Work request:
Reproduce the records below exactly; the images should not appear.

Extracted records:
##############################

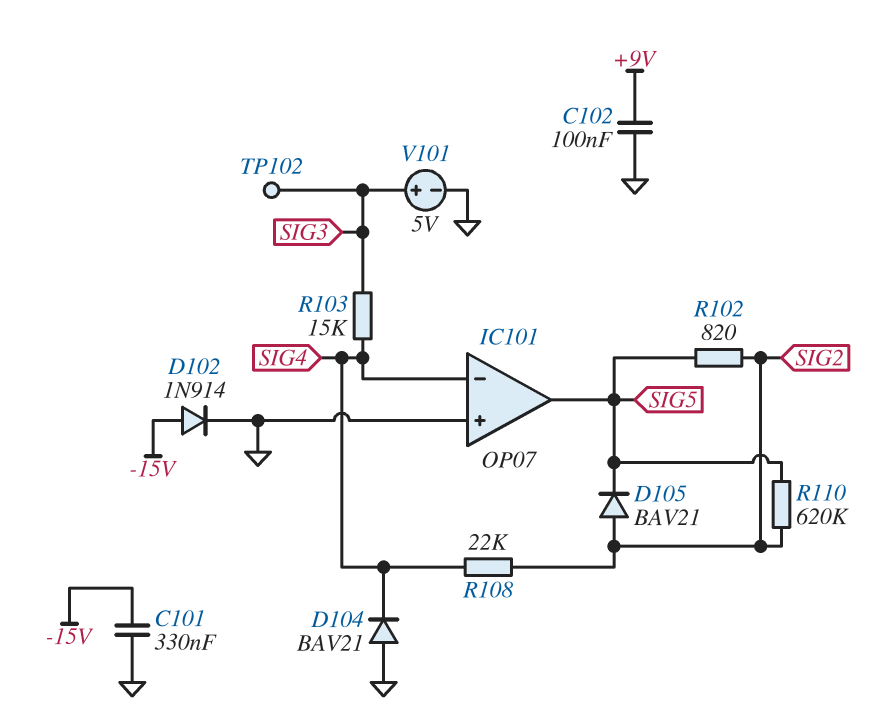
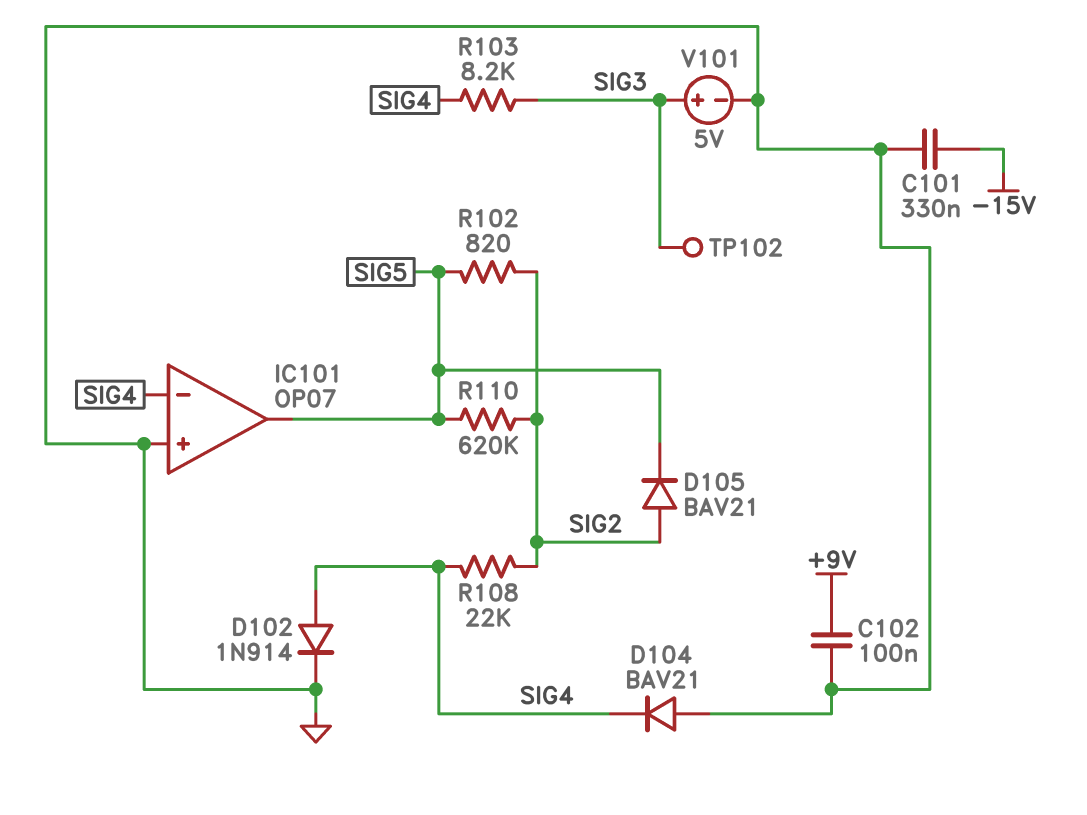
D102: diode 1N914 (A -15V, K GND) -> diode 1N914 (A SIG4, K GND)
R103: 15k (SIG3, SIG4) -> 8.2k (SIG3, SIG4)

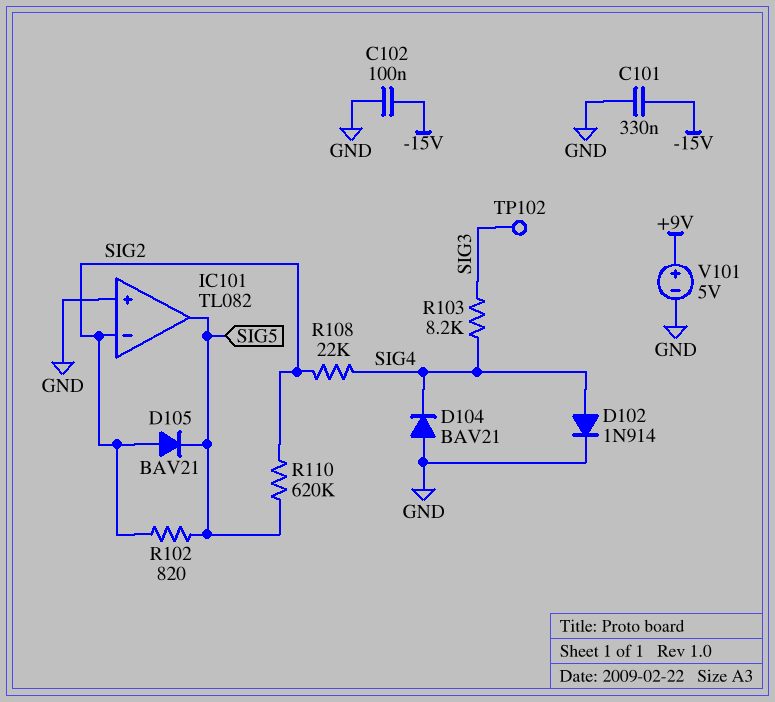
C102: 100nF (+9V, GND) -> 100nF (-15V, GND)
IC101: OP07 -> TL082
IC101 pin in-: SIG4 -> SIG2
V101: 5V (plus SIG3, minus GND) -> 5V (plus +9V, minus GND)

##############################

Answer for the task:
D102: diode 1N914 (A -15V, K GND) -> diode 1N914 (A SIG4, K GND)
R103: 15k (SIG3, SIG4) -> 8.2k (SIG3, SIG4)

C102: 100nF (+9V, GND) -> 100nF (-15V, GND)
IC101: OP07 -> TL082
IC101 pin in-: SIG4 -> SIG2
V101: 5V (plus SIG3, minus GND) -> 5V (plus +9V, minus GND)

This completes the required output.